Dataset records
+===+
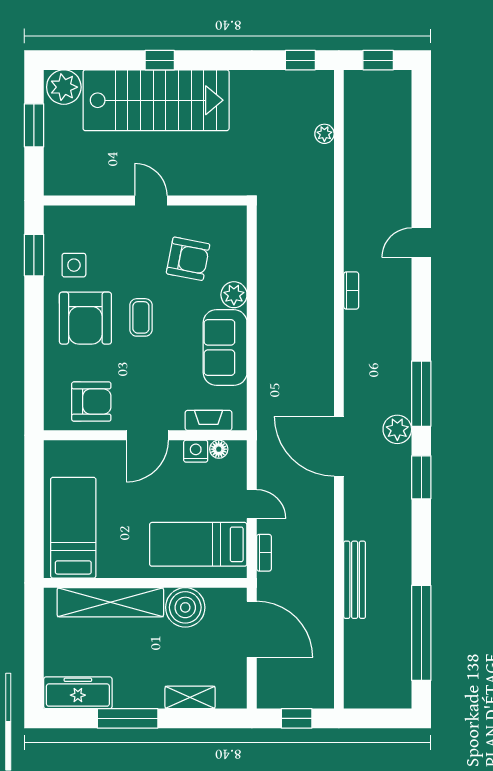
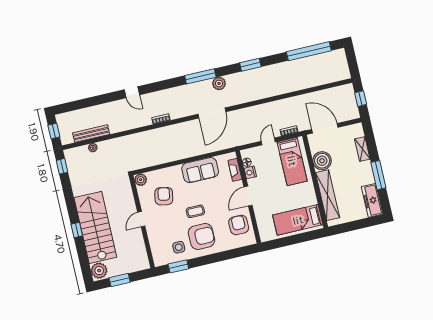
plant: (234, 295) -> (141, 180), moved
door: (147, 435) -> (248, 196), swing flipped
door: (339, 446) -> (212, 113), moved
window: (421, 477) -> (250, 65), moved
bench: (355, 580) -> (91, 134), moved
door: (252, 629) -> (325, 128), hinge flipped

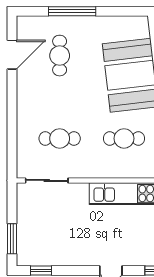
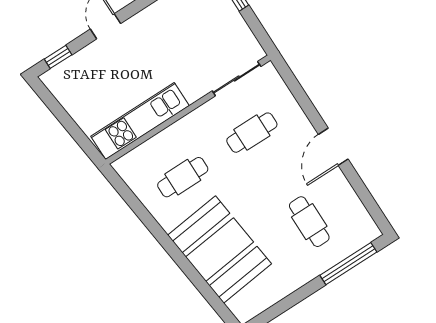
window: (72, 11) -> (348, 264), moved
door: (12, 55) -> (333, 147), moved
+===+
Once the line holding "door: (147, 435) -> (248, 196), swing flipped" is found, copy it and each later line exactly through the end of the data, leaving out the pictures.

◆ **Written reply**:
door: (147, 435) -> (248, 196), swing flipped
door: (339, 446) -> (212, 113), moved
window: (421, 477) -> (250, 65), moved
bench: (355, 580) -> (91, 134), moved
door: (252, 629) -> (325, 128), hinge flipped

window: (72, 11) -> (348, 264), moved
door: (12, 55) -> (333, 147), moved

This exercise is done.